* _MATERIAL FOR THIS EXERCISE_

-- Opening Marker --

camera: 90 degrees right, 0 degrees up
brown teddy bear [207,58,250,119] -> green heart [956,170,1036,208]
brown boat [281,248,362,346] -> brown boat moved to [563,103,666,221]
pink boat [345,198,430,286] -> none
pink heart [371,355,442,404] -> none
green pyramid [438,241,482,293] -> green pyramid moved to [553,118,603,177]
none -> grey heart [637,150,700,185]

-- Closing Marker --
-- Opening Marker --

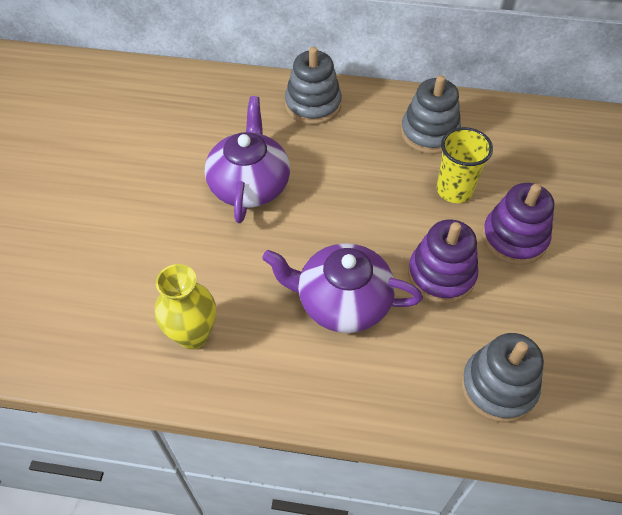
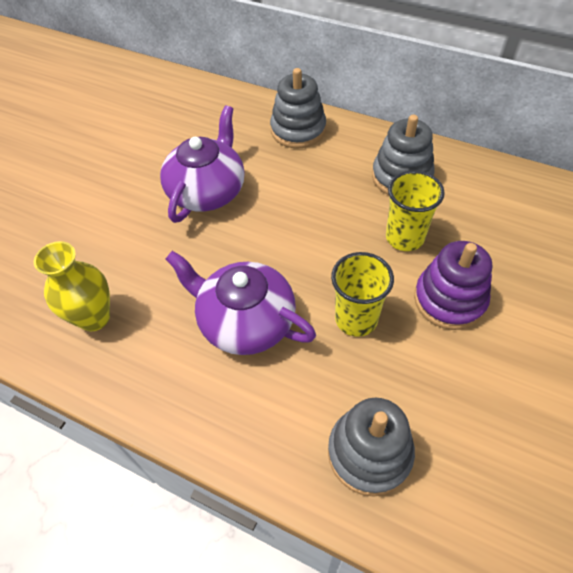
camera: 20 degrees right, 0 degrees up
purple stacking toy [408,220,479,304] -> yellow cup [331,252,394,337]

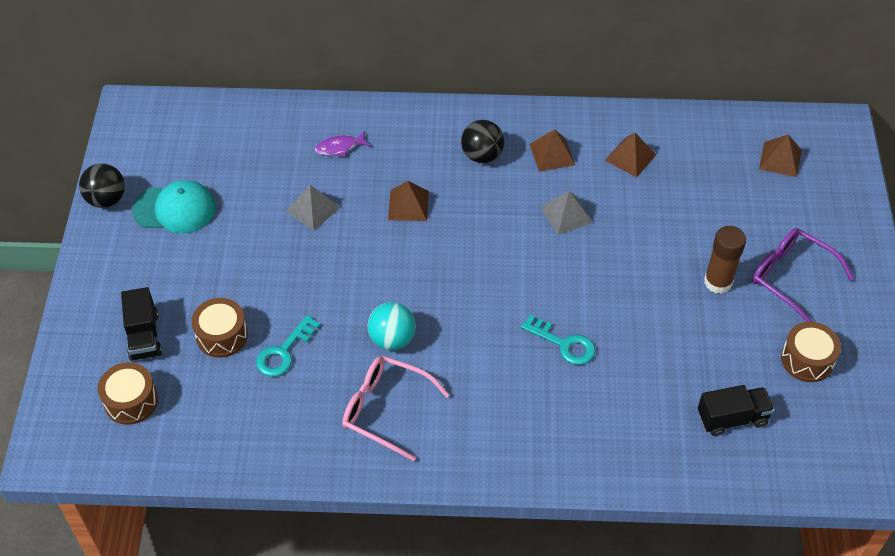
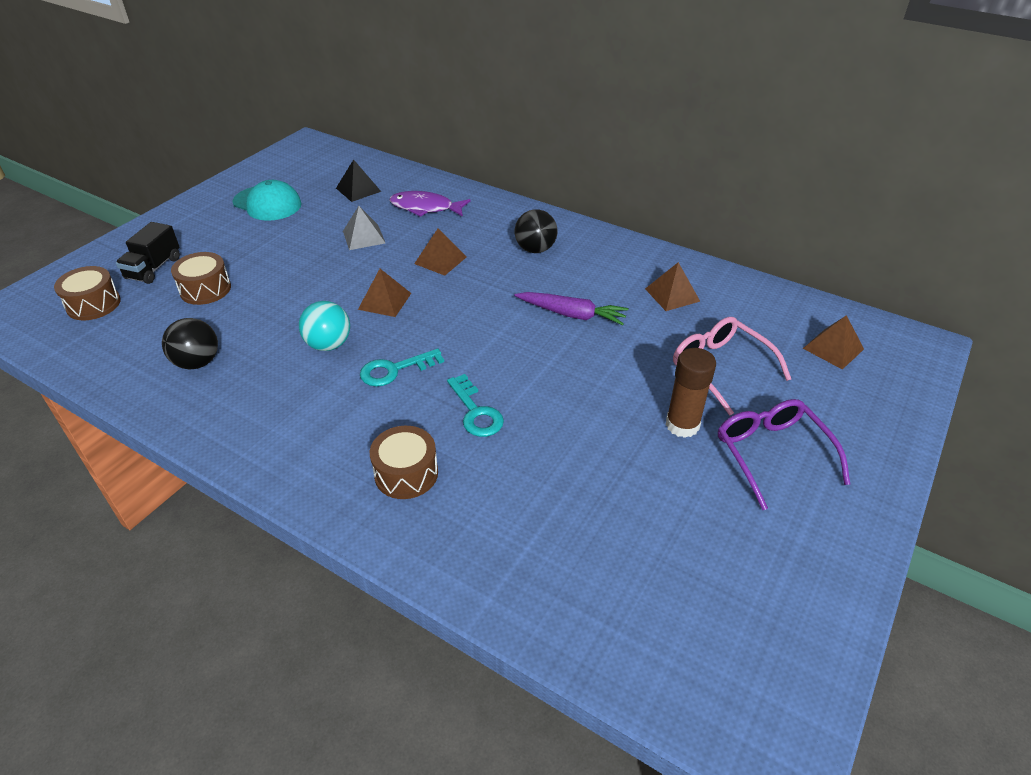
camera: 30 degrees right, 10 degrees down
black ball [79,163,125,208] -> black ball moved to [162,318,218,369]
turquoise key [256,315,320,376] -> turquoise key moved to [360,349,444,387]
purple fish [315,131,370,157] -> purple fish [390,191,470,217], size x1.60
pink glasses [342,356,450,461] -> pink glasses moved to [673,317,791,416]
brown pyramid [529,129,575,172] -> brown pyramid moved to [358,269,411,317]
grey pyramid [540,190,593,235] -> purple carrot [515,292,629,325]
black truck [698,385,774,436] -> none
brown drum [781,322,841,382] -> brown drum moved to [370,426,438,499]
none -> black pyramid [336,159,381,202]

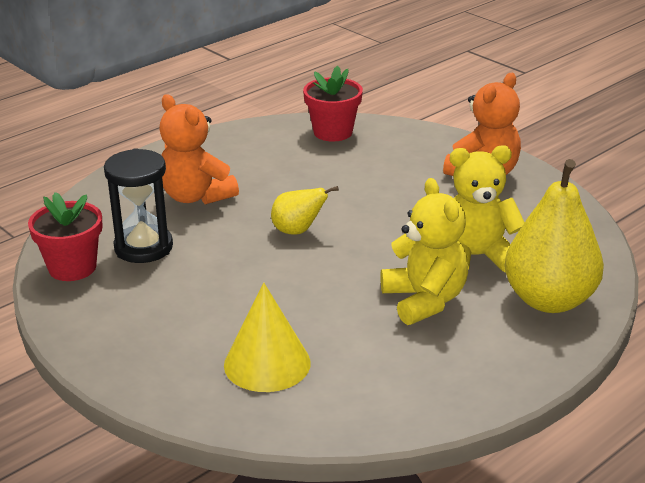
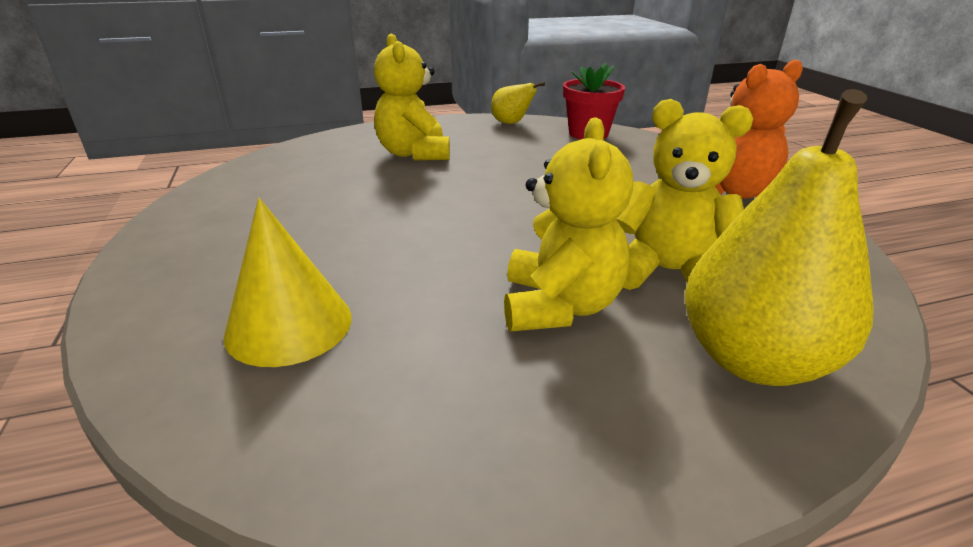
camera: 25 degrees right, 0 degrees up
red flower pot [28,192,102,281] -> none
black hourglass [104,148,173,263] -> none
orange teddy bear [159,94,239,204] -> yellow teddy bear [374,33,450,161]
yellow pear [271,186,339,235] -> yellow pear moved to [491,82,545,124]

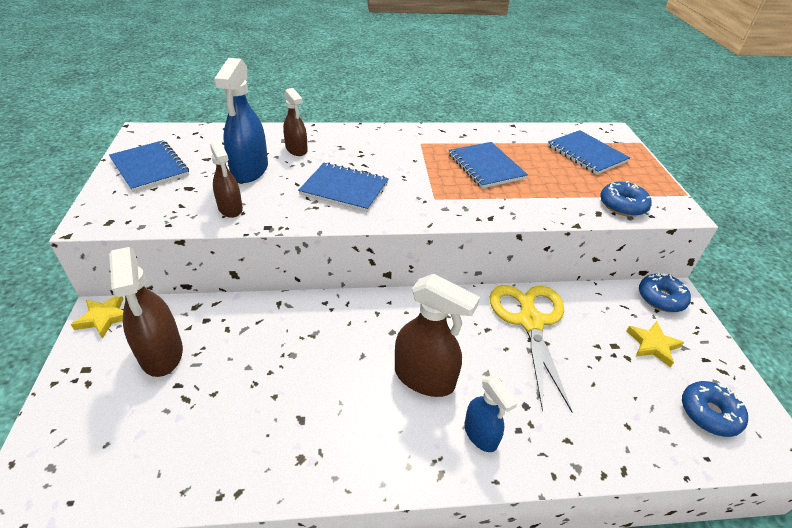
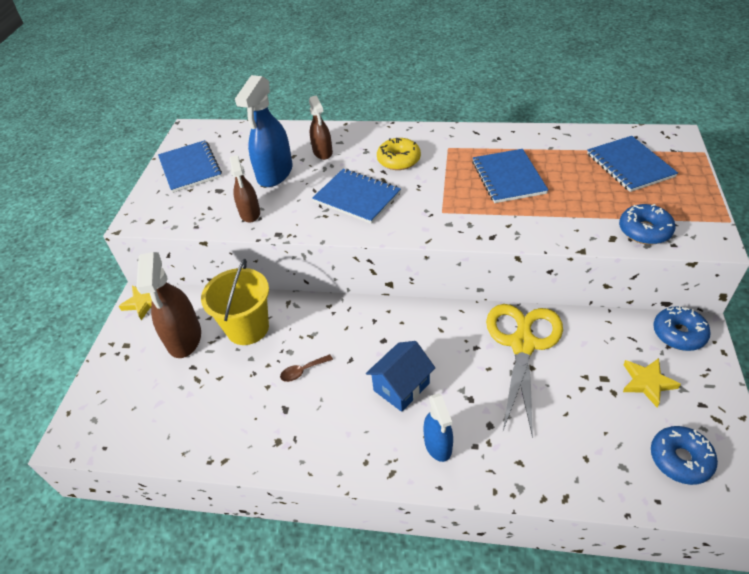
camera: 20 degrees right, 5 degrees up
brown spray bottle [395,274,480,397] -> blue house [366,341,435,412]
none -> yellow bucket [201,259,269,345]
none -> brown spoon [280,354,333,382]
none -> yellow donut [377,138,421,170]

-- Closing Marker --

* _TASK INSTRUCTIONS_
Go through the records and show every line with the string "bear" in it.

* _EXERCISE RESULT_
brown teddy bear [207,58,250,119] -> green heart [956,170,1036,208]
orange teddy bear [159,94,239,204] -> yellow teddy bear [374,33,450,161]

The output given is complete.